(Items from a dataset)
========

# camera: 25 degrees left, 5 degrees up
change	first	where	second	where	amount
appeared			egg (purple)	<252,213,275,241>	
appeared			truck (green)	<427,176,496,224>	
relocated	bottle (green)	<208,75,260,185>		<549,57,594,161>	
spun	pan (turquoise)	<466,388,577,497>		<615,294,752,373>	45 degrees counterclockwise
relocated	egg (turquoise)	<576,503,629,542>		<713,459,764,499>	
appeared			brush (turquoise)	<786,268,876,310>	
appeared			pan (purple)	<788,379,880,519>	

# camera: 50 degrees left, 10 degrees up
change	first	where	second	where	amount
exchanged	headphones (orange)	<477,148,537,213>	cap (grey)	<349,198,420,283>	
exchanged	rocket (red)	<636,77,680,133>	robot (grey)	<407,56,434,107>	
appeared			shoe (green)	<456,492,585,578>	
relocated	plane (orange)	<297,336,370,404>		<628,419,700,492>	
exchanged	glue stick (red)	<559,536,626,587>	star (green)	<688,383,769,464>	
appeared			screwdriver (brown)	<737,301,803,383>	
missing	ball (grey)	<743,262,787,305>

========

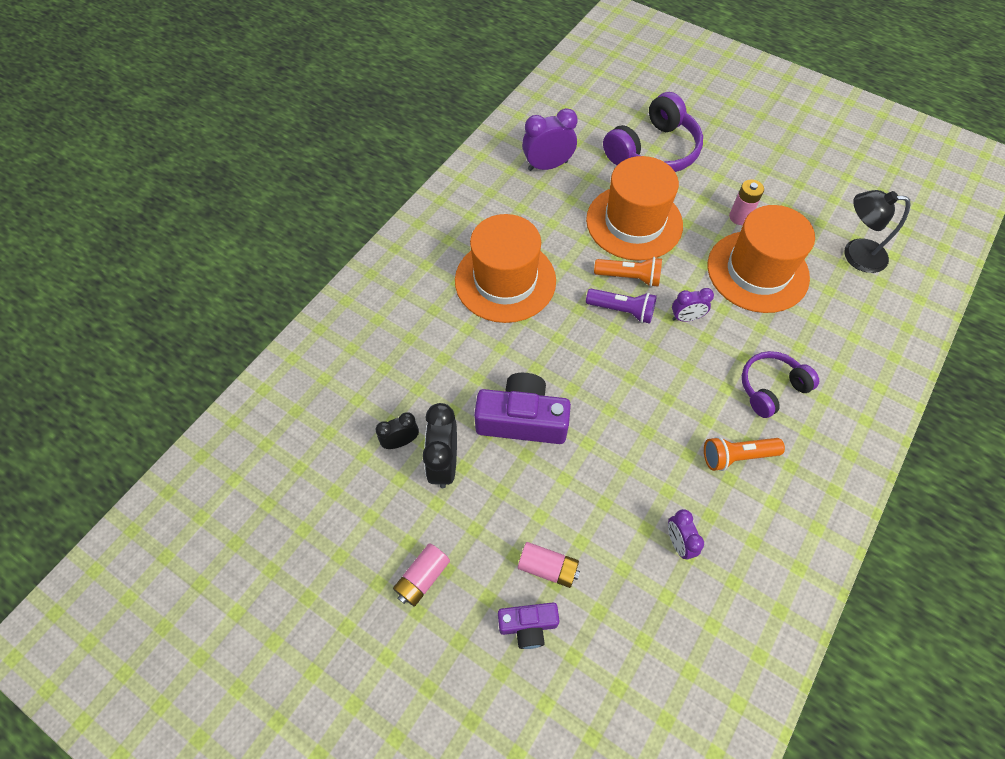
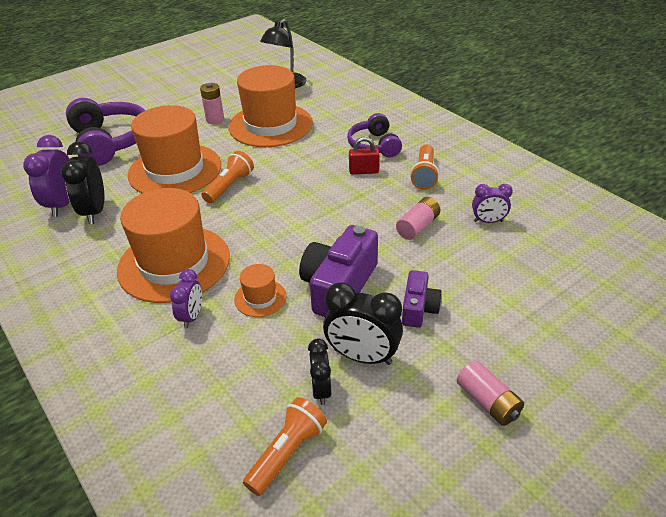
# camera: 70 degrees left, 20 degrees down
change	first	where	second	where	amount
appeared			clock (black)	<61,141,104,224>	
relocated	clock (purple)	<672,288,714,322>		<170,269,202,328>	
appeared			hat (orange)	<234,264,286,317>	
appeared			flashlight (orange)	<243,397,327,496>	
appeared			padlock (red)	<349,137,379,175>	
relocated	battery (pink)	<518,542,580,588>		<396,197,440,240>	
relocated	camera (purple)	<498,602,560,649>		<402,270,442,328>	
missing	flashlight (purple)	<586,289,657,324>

========

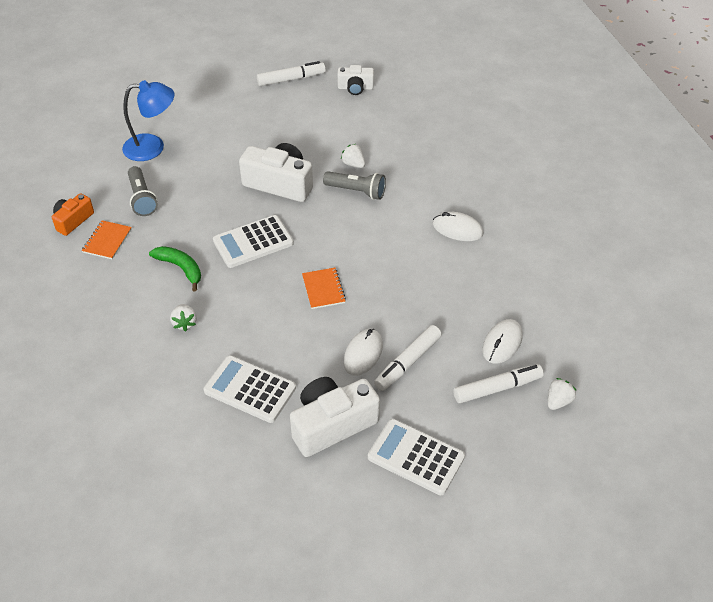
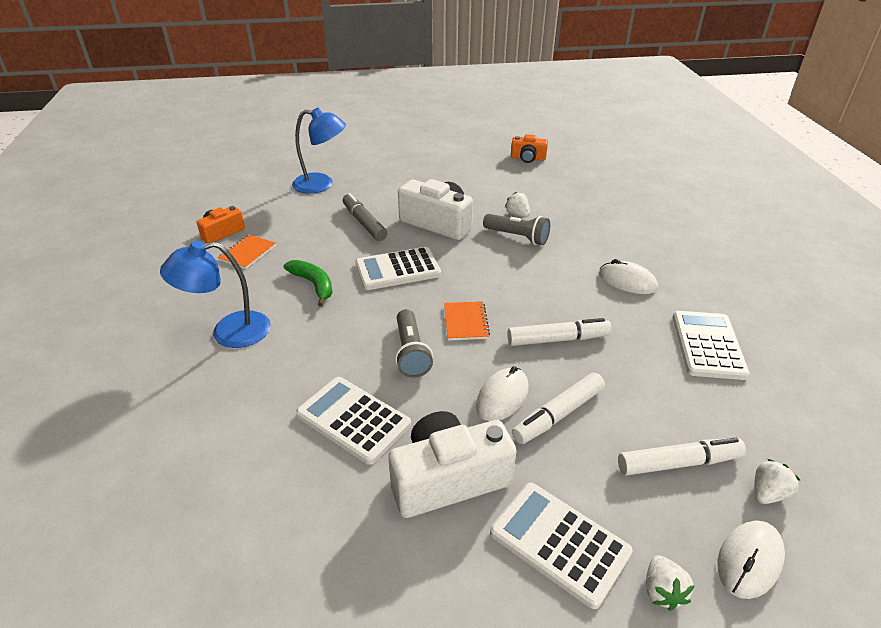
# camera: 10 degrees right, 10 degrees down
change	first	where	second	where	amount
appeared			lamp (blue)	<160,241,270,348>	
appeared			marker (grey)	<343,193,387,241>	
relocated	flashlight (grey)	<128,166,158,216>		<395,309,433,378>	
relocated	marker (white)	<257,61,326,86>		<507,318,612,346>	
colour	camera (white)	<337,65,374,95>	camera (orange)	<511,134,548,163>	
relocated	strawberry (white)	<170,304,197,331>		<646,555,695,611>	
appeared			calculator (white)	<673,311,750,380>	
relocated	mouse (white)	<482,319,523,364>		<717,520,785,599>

========

▸ **PROBLEM REQUIREMENTS**
I need the number of lines in the entries that include "turquoise"; please give that number and nothing else.

▸ **SOLUTION**
3